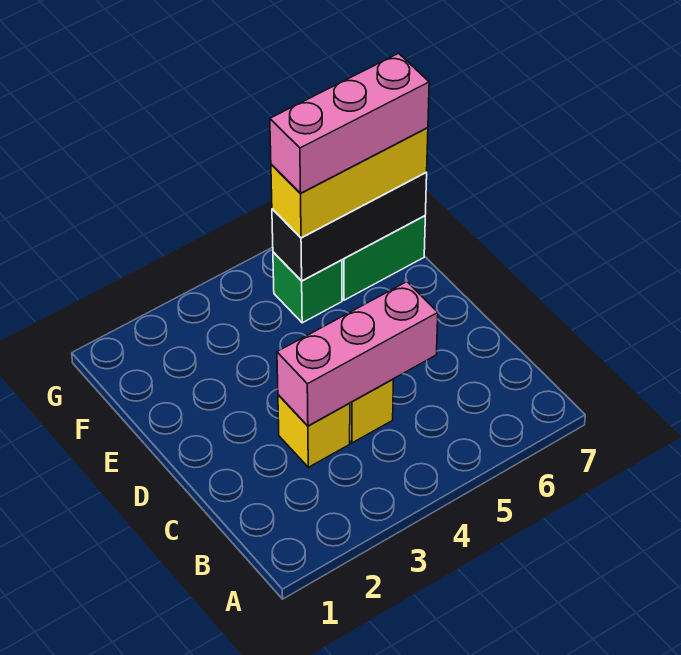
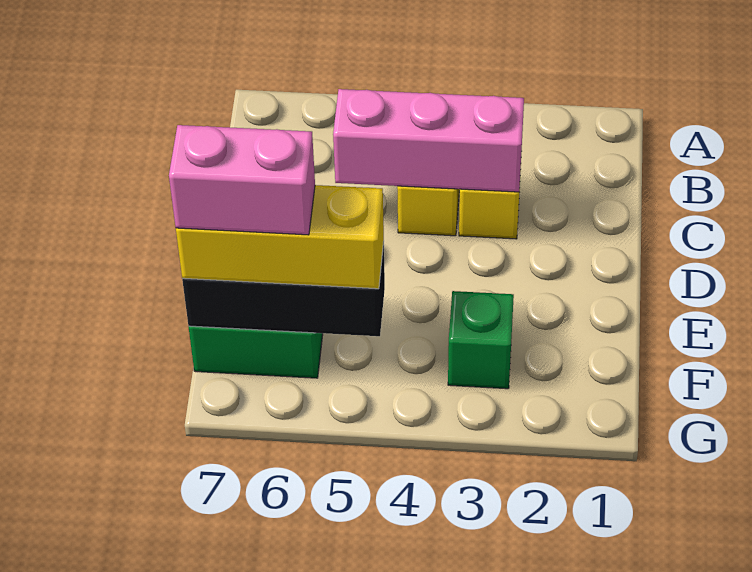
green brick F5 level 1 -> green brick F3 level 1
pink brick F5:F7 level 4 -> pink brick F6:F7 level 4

------------------------------

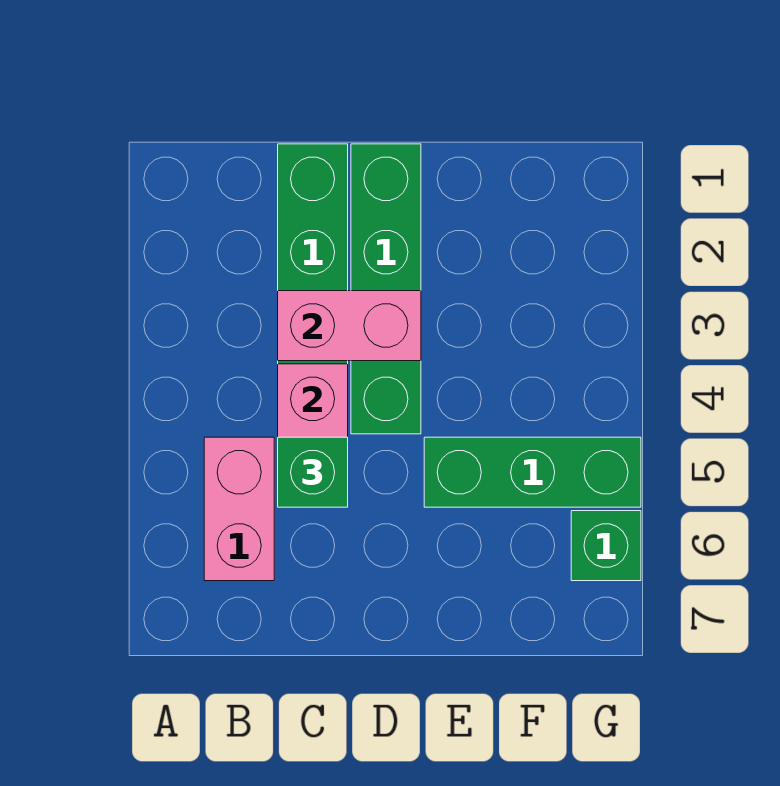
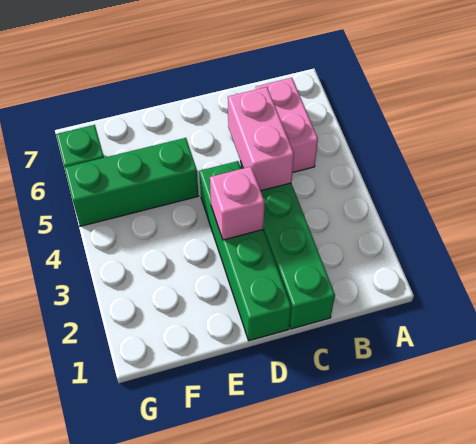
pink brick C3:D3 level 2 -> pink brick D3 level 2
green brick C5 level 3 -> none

------------------------------

**EXERCISE REQUIREMENTS**:
Reproduce exactly the lines above from the line with "pink brick C3:D3" to the line with "green brick C5 level 3 -> none", including both, and add nothing.

**TASK SOLUTION**:
pink brick C3:D3 level 2 -> pink brick D3 level 2
green brick C5 level 3 -> none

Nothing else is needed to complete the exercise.